• DATASET CONTENT
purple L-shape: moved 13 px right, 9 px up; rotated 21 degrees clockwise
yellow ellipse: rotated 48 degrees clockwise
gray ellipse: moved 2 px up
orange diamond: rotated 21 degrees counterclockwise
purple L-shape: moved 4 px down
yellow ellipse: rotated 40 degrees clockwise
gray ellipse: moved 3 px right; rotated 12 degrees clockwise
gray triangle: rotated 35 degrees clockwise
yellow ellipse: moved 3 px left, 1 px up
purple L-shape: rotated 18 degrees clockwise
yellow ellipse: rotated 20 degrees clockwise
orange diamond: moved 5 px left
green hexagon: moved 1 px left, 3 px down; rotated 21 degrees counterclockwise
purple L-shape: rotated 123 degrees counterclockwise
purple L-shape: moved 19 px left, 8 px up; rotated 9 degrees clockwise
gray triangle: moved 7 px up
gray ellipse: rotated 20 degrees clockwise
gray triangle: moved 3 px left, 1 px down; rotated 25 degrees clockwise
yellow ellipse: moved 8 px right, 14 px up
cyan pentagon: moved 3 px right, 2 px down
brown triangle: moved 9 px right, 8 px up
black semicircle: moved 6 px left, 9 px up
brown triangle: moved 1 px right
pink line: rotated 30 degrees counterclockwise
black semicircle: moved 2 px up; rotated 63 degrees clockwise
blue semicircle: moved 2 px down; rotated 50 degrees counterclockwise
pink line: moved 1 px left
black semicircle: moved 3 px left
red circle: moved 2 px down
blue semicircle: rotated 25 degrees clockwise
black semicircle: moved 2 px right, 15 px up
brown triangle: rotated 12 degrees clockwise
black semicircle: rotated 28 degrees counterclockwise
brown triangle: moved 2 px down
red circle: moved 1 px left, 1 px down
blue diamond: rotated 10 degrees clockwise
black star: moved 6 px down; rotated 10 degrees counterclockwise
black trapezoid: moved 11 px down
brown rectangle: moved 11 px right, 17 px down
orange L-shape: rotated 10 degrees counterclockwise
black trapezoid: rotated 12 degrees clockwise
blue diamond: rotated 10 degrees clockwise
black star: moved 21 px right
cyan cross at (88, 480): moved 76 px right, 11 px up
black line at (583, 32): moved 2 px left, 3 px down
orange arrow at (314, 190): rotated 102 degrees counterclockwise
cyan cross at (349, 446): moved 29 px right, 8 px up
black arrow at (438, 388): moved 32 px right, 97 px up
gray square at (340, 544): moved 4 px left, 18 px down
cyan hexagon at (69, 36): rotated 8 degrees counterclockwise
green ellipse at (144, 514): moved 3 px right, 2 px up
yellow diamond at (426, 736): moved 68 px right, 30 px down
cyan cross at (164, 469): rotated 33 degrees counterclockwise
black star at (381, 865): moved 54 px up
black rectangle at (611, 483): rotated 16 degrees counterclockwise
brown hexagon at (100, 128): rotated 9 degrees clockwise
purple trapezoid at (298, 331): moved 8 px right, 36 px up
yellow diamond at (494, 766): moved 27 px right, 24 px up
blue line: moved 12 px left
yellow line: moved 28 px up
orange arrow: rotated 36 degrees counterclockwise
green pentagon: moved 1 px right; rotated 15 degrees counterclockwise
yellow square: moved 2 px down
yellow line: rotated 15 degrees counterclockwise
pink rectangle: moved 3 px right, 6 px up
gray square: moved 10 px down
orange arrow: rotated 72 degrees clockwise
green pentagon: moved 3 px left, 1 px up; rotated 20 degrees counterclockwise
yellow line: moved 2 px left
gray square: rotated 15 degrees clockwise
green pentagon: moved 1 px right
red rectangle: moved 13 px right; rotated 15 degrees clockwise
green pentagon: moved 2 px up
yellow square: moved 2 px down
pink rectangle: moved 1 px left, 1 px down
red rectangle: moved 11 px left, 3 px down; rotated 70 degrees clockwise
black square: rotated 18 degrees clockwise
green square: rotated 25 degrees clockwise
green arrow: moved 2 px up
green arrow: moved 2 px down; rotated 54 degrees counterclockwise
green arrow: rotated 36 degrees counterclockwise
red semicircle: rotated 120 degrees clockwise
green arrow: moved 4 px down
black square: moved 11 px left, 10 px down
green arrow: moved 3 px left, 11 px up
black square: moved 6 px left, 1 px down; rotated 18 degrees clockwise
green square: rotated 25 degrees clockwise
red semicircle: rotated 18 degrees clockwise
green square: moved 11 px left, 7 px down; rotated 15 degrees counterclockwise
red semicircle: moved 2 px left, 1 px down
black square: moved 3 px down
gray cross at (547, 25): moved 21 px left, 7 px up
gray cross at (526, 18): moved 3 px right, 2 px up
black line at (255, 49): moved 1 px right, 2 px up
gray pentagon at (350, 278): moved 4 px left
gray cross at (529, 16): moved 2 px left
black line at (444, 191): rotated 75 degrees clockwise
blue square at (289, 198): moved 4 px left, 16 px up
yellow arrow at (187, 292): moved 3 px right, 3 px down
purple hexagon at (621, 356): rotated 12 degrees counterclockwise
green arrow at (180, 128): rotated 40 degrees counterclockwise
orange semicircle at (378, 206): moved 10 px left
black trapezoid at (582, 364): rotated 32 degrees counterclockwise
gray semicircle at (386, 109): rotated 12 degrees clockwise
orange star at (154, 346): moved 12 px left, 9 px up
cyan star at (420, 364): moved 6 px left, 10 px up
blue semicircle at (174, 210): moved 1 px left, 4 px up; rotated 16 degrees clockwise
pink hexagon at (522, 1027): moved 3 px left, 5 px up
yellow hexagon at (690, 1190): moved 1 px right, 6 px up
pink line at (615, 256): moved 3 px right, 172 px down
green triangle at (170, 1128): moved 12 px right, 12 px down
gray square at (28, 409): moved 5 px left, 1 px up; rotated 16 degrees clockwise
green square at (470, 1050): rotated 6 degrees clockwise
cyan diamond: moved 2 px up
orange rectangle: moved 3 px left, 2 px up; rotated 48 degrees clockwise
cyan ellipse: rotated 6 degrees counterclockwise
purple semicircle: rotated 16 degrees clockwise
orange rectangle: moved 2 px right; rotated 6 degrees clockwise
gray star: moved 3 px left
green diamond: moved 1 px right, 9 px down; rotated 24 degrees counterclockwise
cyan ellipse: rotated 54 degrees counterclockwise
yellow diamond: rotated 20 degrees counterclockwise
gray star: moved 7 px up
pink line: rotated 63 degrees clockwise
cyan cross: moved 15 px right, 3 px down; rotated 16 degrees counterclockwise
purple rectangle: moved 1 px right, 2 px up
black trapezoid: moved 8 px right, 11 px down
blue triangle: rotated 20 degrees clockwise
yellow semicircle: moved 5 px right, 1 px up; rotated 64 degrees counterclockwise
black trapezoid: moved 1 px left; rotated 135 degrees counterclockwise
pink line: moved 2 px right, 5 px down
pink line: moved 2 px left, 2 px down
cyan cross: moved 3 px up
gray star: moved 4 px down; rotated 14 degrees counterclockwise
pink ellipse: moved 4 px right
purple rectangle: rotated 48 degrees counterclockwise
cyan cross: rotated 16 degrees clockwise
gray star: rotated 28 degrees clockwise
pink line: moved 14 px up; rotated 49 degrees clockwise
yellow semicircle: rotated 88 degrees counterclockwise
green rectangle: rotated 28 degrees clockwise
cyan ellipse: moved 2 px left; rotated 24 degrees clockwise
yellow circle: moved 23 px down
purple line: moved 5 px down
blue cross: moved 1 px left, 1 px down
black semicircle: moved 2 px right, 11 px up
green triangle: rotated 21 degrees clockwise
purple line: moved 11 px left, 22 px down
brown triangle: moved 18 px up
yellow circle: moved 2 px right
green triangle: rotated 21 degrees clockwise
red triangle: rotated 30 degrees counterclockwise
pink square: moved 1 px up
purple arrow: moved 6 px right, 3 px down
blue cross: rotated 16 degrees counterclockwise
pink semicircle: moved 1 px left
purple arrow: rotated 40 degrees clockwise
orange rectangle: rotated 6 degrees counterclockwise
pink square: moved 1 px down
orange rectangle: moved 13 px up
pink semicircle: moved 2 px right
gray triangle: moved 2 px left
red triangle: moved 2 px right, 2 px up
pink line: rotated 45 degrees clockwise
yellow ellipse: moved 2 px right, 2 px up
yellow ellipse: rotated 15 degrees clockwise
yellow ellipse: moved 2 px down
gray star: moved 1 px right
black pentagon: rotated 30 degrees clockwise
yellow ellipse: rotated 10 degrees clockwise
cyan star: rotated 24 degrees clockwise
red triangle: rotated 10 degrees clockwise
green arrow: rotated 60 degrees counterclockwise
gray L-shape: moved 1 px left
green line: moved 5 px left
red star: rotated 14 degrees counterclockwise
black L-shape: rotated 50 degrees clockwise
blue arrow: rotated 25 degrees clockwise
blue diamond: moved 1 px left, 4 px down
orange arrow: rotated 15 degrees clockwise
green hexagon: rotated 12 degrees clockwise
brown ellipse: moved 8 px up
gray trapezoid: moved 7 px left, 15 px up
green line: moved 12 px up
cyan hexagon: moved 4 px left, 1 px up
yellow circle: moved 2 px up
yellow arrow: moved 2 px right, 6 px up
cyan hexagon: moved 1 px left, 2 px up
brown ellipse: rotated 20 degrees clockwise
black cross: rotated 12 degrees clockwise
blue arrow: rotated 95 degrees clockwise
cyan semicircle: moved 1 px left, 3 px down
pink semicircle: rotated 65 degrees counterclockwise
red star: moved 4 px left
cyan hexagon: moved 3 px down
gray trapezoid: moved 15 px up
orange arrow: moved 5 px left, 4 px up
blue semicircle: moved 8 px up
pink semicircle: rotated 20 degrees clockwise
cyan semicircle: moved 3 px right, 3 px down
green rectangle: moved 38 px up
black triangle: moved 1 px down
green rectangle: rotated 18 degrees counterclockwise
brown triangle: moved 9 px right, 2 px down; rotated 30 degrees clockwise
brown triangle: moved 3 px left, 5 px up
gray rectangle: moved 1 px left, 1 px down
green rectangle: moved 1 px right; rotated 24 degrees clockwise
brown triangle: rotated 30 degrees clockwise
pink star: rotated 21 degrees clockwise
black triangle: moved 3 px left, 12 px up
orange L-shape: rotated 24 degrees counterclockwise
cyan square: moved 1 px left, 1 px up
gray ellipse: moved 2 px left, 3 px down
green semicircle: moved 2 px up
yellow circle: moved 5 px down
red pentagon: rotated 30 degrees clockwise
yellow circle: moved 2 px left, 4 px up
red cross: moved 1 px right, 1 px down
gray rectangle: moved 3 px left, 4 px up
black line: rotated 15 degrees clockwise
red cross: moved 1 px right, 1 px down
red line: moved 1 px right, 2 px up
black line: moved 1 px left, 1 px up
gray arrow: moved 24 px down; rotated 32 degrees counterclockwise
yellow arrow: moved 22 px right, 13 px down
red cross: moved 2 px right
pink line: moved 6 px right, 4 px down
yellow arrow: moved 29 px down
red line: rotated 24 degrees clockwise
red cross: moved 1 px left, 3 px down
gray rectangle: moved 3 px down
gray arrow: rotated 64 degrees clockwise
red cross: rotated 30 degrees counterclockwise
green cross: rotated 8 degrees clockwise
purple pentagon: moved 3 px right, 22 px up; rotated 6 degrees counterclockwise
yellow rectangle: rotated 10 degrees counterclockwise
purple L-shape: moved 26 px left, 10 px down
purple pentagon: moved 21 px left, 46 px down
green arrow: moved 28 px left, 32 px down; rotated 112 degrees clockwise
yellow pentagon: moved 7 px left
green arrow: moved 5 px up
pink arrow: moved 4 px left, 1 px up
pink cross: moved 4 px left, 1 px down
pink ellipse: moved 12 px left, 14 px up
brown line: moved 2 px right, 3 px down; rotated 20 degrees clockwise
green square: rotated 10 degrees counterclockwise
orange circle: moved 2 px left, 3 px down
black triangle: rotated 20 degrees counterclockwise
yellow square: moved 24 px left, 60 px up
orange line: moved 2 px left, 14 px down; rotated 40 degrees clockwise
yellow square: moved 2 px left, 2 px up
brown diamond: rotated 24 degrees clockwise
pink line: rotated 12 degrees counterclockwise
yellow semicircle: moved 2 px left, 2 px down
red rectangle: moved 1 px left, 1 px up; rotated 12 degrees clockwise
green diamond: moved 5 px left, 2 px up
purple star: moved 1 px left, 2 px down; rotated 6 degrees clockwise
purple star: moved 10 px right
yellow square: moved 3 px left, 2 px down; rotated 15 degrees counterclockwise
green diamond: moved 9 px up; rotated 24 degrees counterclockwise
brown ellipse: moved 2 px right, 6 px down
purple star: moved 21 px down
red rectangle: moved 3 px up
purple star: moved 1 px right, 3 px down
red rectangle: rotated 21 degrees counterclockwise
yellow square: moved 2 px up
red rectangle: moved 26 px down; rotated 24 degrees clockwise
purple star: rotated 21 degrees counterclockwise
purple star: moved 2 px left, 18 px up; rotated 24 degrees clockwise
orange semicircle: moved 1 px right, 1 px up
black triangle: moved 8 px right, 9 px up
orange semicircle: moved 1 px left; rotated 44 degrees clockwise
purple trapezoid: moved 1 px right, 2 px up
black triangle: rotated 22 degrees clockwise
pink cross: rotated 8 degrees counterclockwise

• TASK DETAILS
Copy the records above from the first line through the line containing "red circle: moved 1 px left, 1 px down", inclusive, reproducing each line exactly.

• RESULT FOR THIS TASK
purple L-shape: moved 13 px right, 9 px up; rotated 21 degrees clockwise
yellow ellipse: rotated 48 degrees clockwise
gray ellipse: moved 2 px up
orange diamond: rotated 21 degrees counterclockwise
purple L-shape: moved 4 px down
yellow ellipse: rotated 40 degrees clockwise
gray ellipse: moved 3 px right; rotated 12 degrees clockwise
gray triangle: rotated 35 degrees clockwise
yellow ellipse: moved 3 px left, 1 px up
purple L-shape: rotated 18 degrees clockwise
yellow ellipse: rotated 20 degrees clockwise
orange diamond: moved 5 px left
green hexagon: moved 1 px left, 3 px down; rotated 21 degrees counterclockwise
purple L-shape: rotated 123 degrees counterclockwise
purple L-shape: moved 19 px left, 8 px up; rotated 9 degrees clockwise
gray triangle: moved 7 px up
gray ellipse: rotated 20 degrees clockwise
gray triangle: moved 3 px left, 1 px down; rotated 25 degrees clockwise
yellow ellipse: moved 8 px right, 14 px up
cyan pentagon: moved 3 px right, 2 px down
brown triangle: moved 9 px right, 8 px up
black semicircle: moved 6 px left, 9 px up
brown triangle: moved 1 px right
pink line: rotated 30 degrees counterclockwise
black semicircle: moved 2 px up; rotated 63 degrees clockwise
blue semicircle: moved 2 px down; rotated 50 degrees counterclockwise
pink line: moved 1 px left
black semicircle: moved 3 px left
red circle: moved 2 px down
blue semicircle: rotated 25 degrees clockwise
black semicircle: moved 2 px right, 15 px up
brown triangle: rotated 12 degrees clockwise
black semicircle: rotated 28 degrees counterclockwise
brown triangle: moved 2 px down
red circle: moved 1 px left, 1 px down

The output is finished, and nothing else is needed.